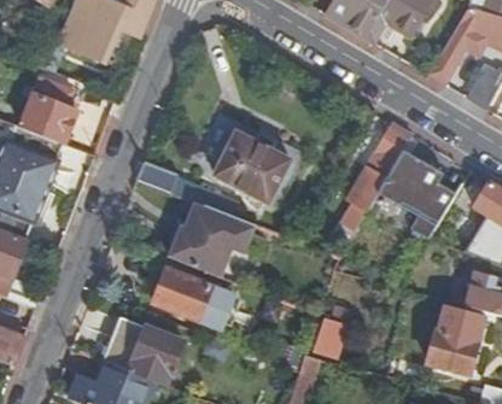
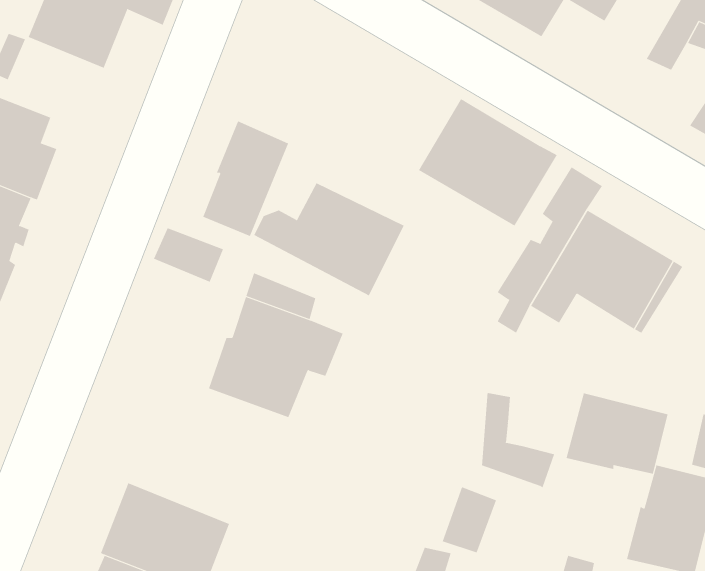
building: none -> [418,99,557,226]
building: none -> [203,120,289,237]
building: none -> [481,392,555,488]
building: none -> [566,393,668,475]
building: [153,270,238,330] -> none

» **What to produce**: All entries are to be retyped exactly. Omit any embedded images.

» **Answer box**:
building: none -> [418,99,557,226]
building: none -> [203,120,289,237]
building: none -> [481,392,555,488]
building: none -> [566,393,668,475]
building: [153,270,238,330] -> none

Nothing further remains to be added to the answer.